* Exercise requirements *
In the entries below, begin at the line that has "none -> green tile H1:H4 level 1", stop after the line that has "none -> red brick M7 level 2", and output those lines exactly with no pictures.
** Opening Information shown block **
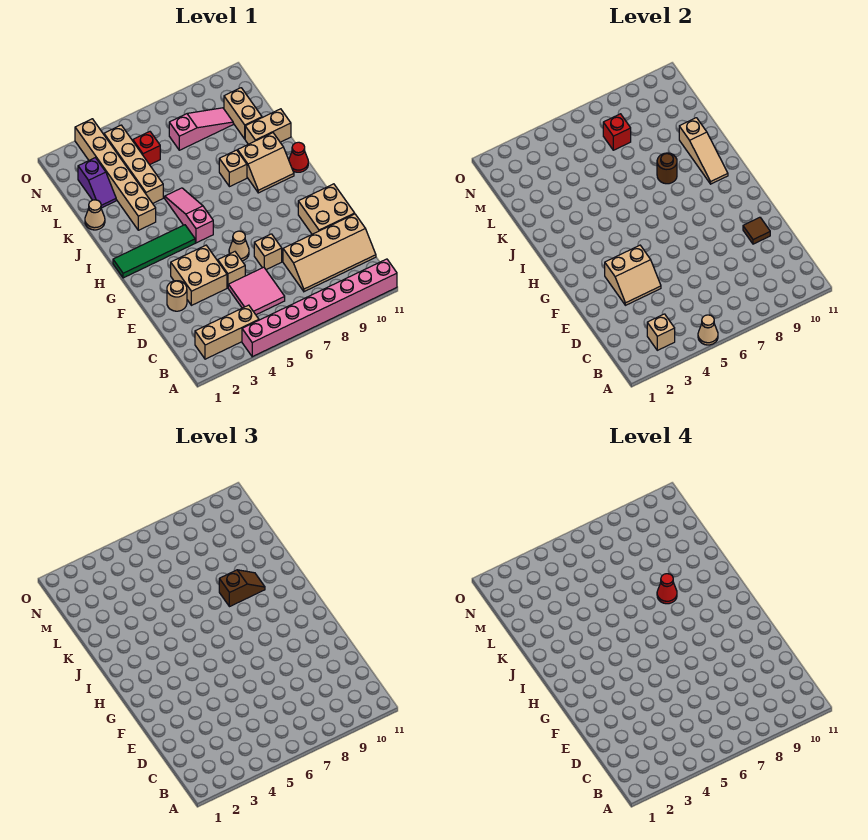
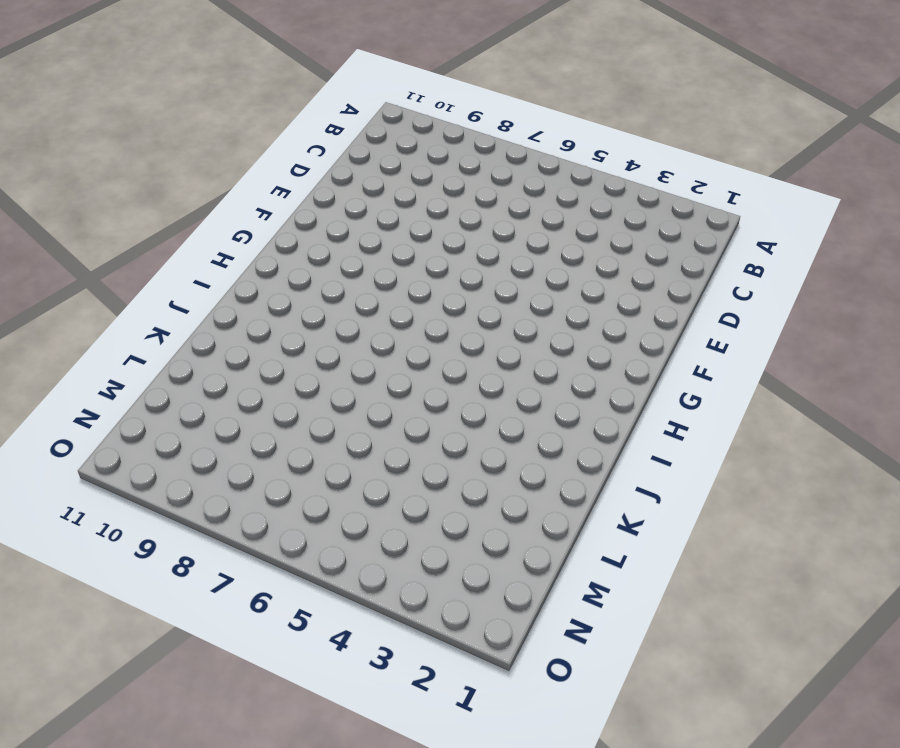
none -> pink brick A4:A11 level 1
none -> tan brick B2:B4 level 1
none -> pink tile C5:D6 level 1
none -> tan slope C8:D11 level 1 top D

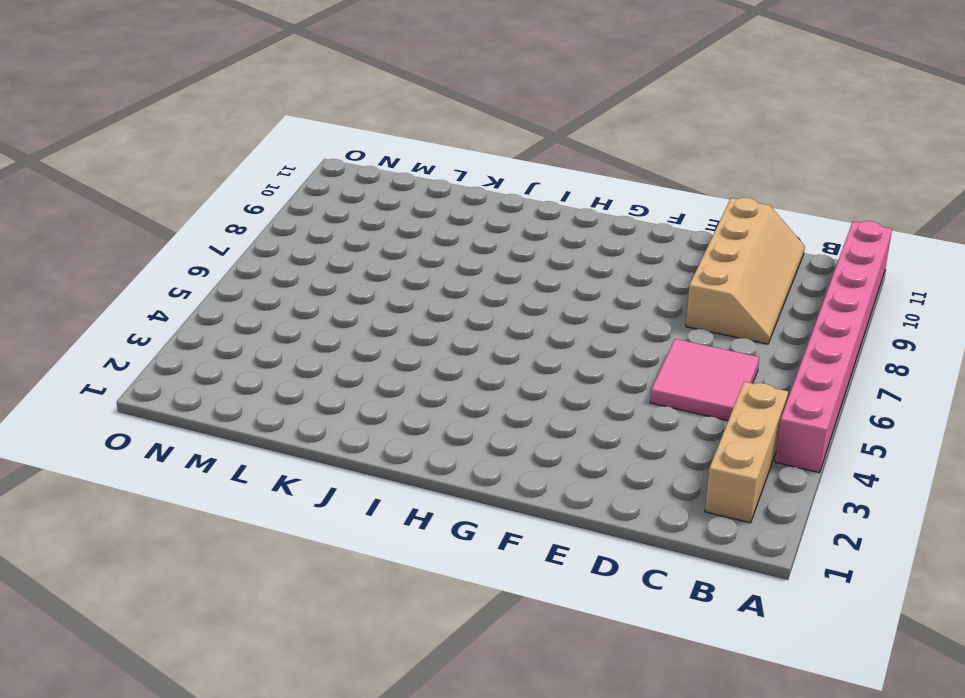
none -> tan round brick E2 level 1
none -> tan brick E3:F4 level 1
none -> tan brick E5 level 1
none -> tan brick E7 level 1

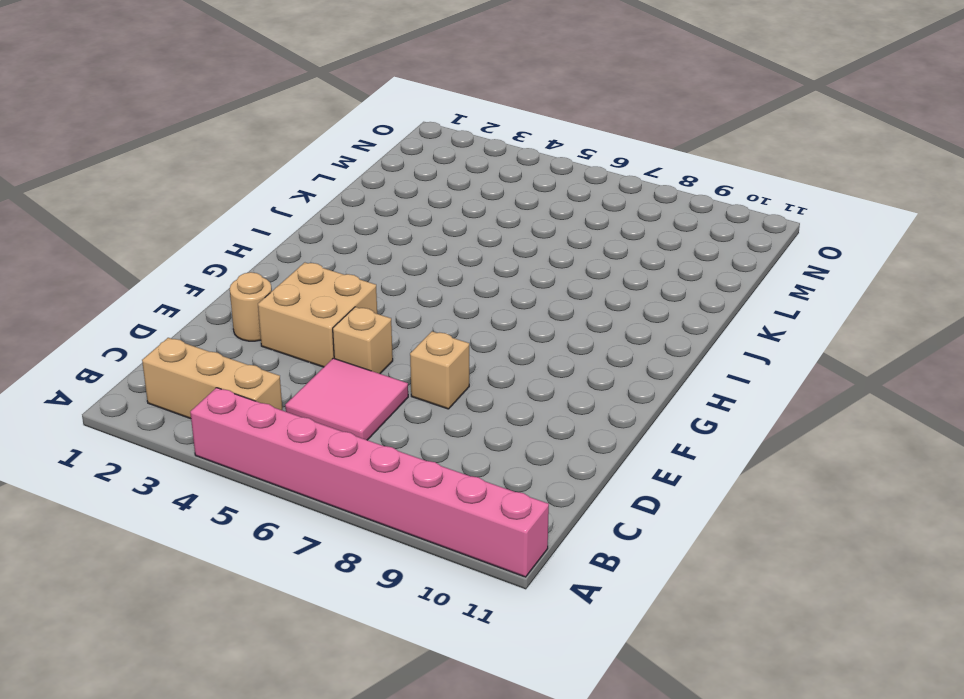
none -> tan slope C8:D11 level 1 top D
none -> tan brick E10:F11 level 1
none -> tan cone F6 level 1
none -> green tile H1:H4 level 1

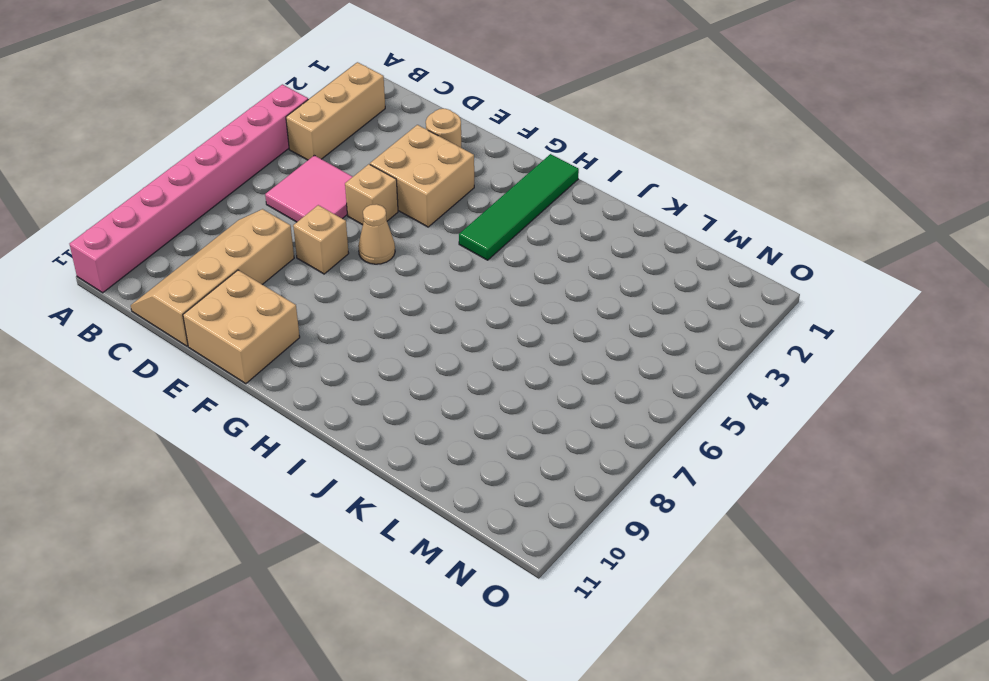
none -> pink slope H5:J5 level 1 top H
none -> tan slope I9:J10 level 1 top J
none -> red cone I11 level 1
none -> tan brick J3:O3 level 1

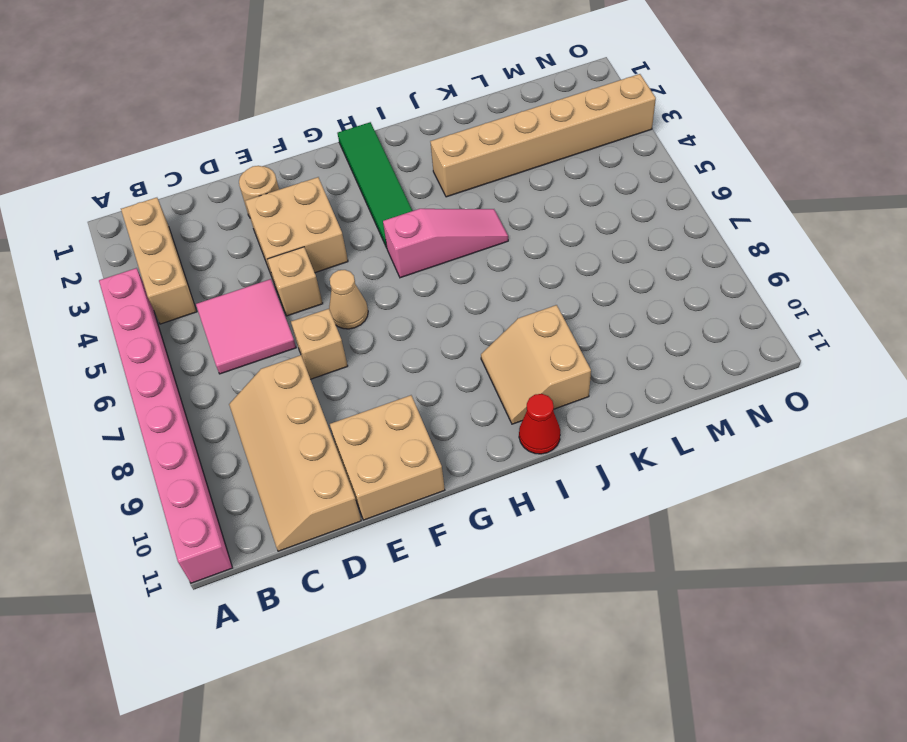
none -> tan brick J8 level 1
none -> tan cone K1 level 1
none -> tan brick K4:N4 level 1
none -> tan brick K10:K11 level 1

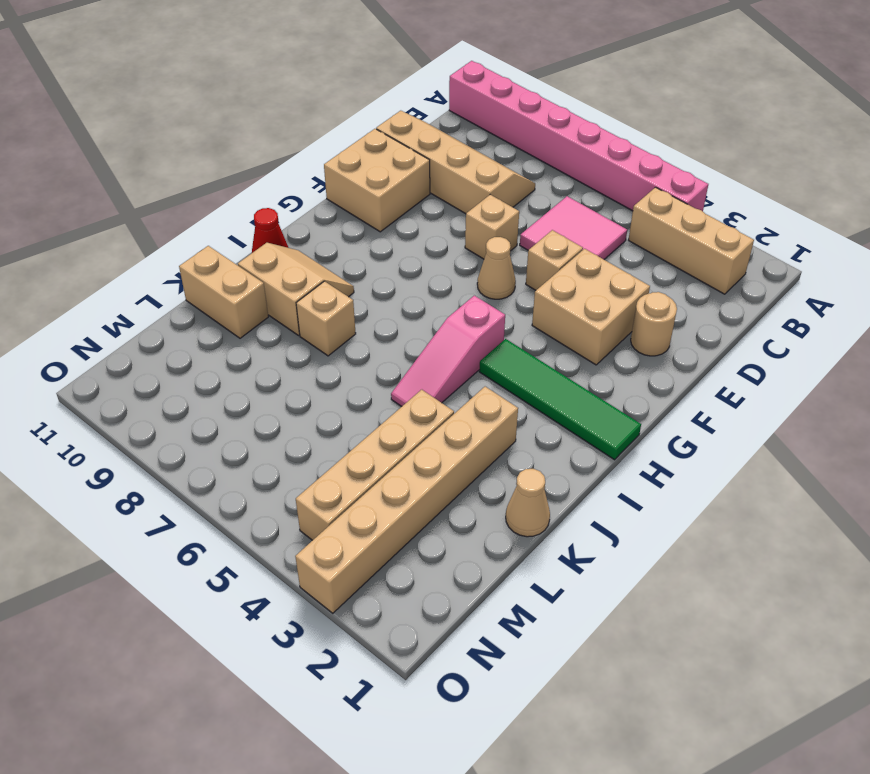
none -> purple slope L2:M2 level 1 top M
none -> tan brick L10:M10 level 1
none -> red brick M5 level 1
none -> pink slope M7:M9 level 1 top 7

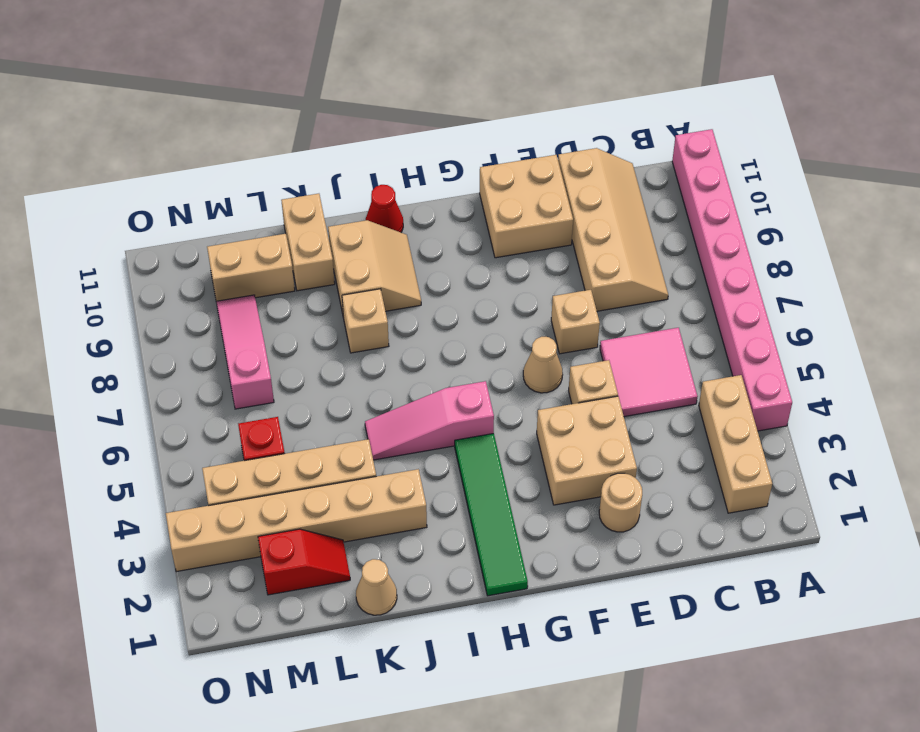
red slope L2:M2 level 1 top M -> purple slope L2:M2 level 1 top M
none -> tan cone A5 level 2
none -> tan brick B3 level 2
none -> tan slope E3:F4 level 2 top F
none -> brown tile E10 level 2

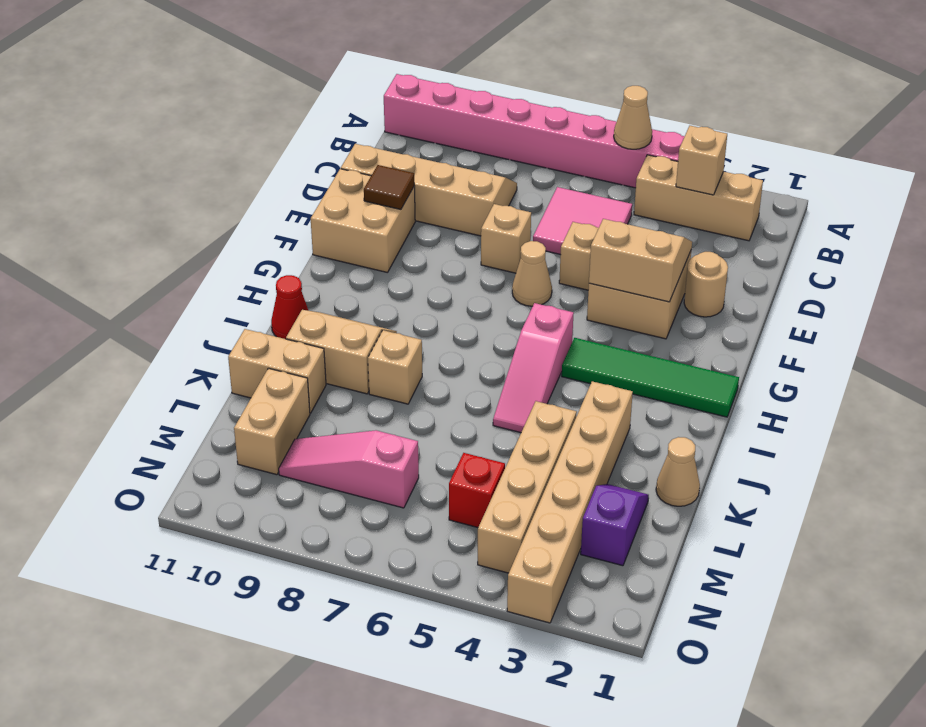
none -> tan slope I10:K10 level 2 top K
none -> brown round brick J8 level 2
none -> red brick M7 level 2
none -> brown slope J8:J9 level 3 top 8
** Closing Information shown block **
* Answer section *
none -> green tile H1:H4 level 1

none -> pink slope H5:J5 level 1 top H
none -> tan slope I9:J10 level 1 top J
none -> red cone I11 level 1
none -> tan brick J3:O3 level 1

none -> tan brick J8 level 1
none -> tan cone K1 level 1
none -> tan brick K4:N4 level 1
none -> tan brick K10:K11 level 1

none -> purple slope L2:M2 level 1 top M
none -> tan brick L10:M10 level 1
none -> red brick M5 level 1
none -> pink slope M7:M9 level 1 top 7

red slope L2:M2 level 1 top M -> purple slope L2:M2 level 1 top M
none -> tan cone A5 level 2
none -> tan brick B3 level 2
none -> tan slope E3:F4 level 2 top F
none -> brown tile E10 level 2

none -> tan slope I10:K10 level 2 top K
none -> brown round brick J8 level 2
none -> red brick M7 level 2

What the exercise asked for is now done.